> **WORK ITEM**
Restate word for word the line containing "grey capsule: 1 -> 3" and each line that follows it, through the last line below, and nothing else.

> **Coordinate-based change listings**
=-=-=-=-=

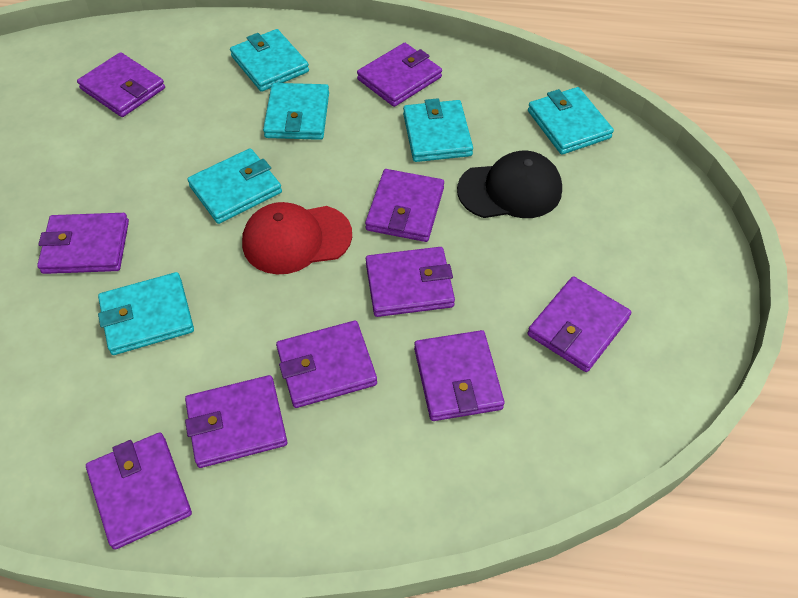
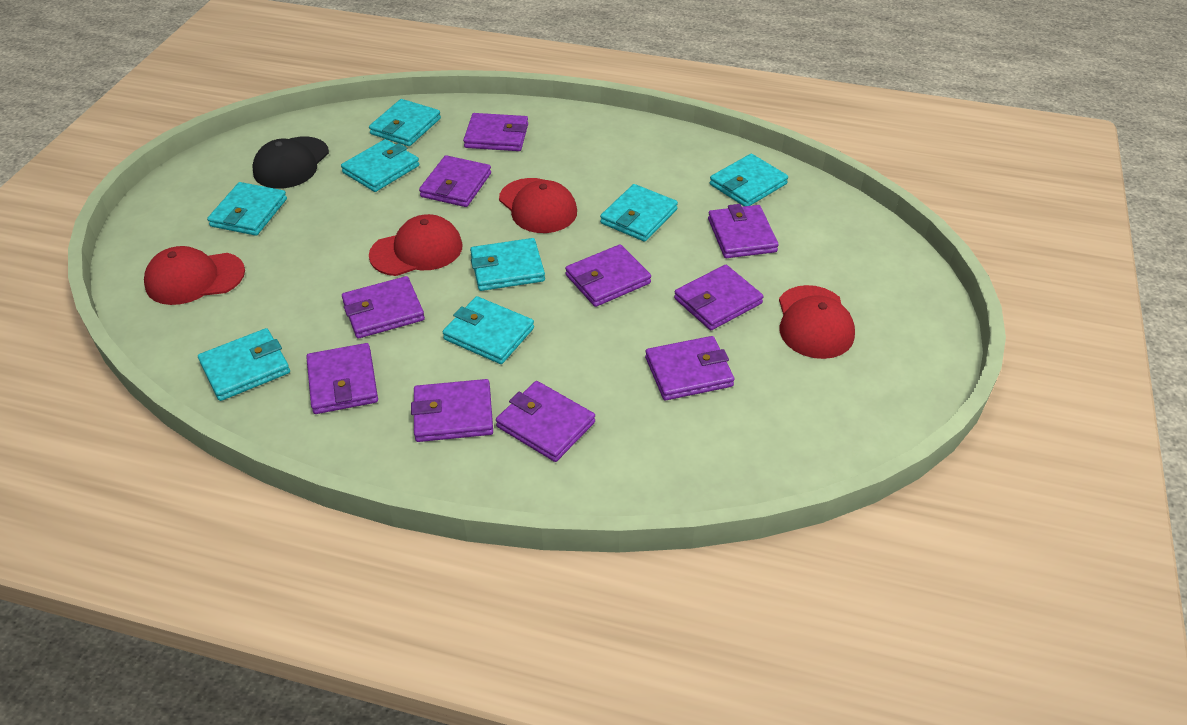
red cap: 1 -> 4
turquoise wallet: 6 -> 8

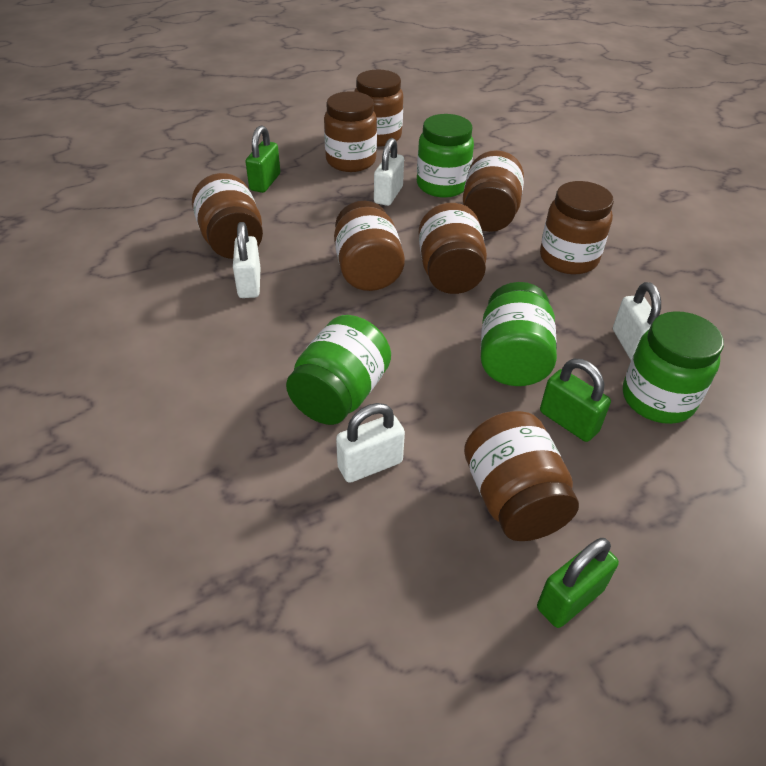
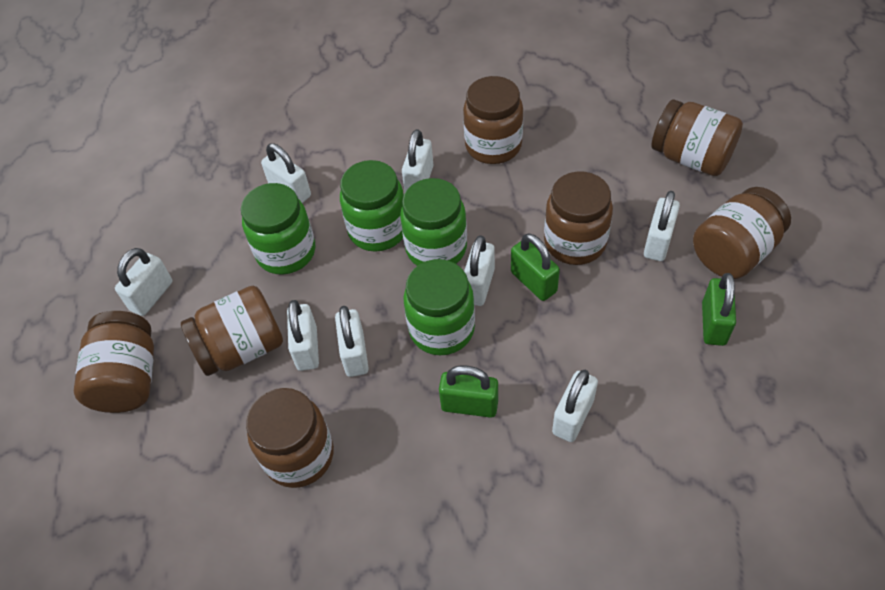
brown jar: 8 -> 7
white padlock: 4 -> 8

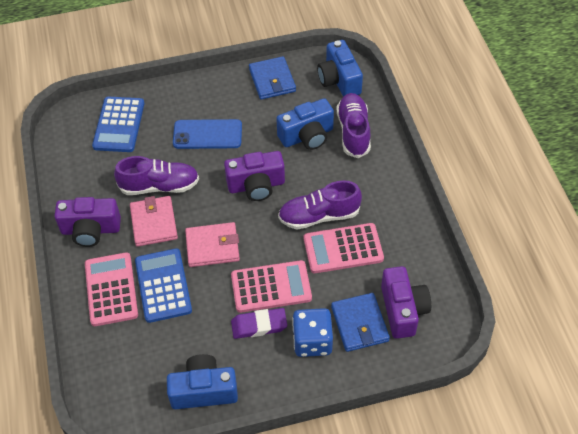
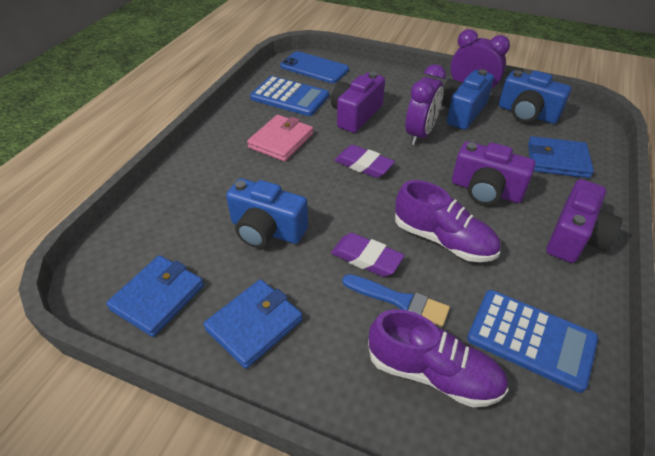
blue brush: 0 -> 1
blue dice: 1 -> 0
blue wallet: 2 -> 3
pink calculator: 3 -> 0
pink wallet: 2 -> 1
purple clock: 0 -> 2
purple eraser: 1 -> 2
purple shoe: 3 -> 2

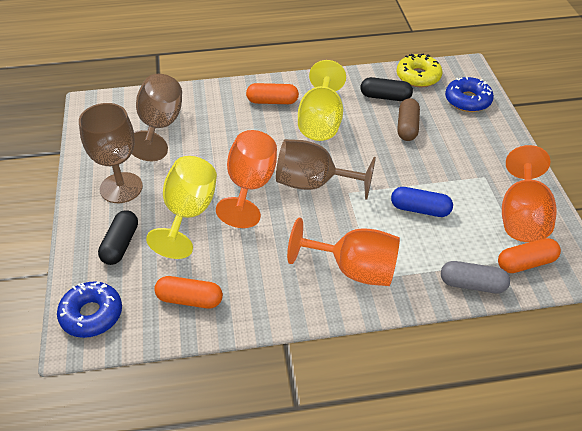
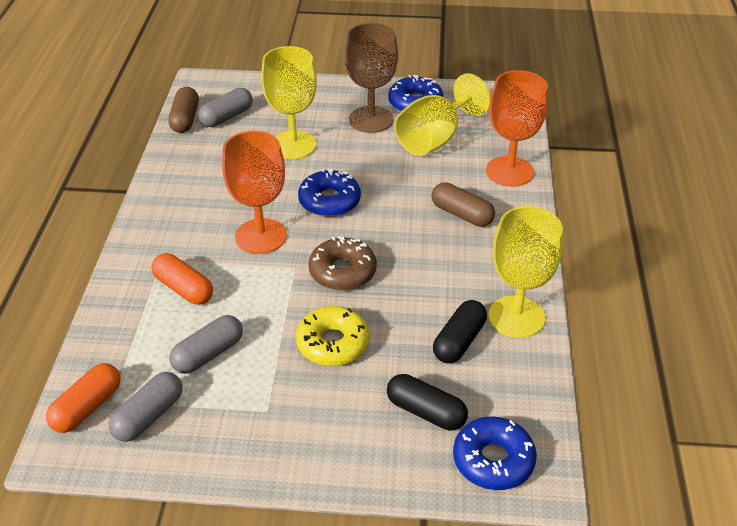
blue capsule: 1 -> 0
blue donut: 2 -> 3
brown capsule: 1 -> 2
brown donut: 0 -> 1
brown goblet: 3 -> 1
grey capsule: 1 -> 3
orange capsule: 3 -> 2
orange goblet: 3 -> 2
yellow goblet: 2 -> 3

=-=-=-=-=

> **OUTPUT FOR THIS TASK**
grey capsule: 1 -> 3
orange capsule: 3 -> 2
orange goblet: 3 -> 2
yellow goblet: 2 -> 3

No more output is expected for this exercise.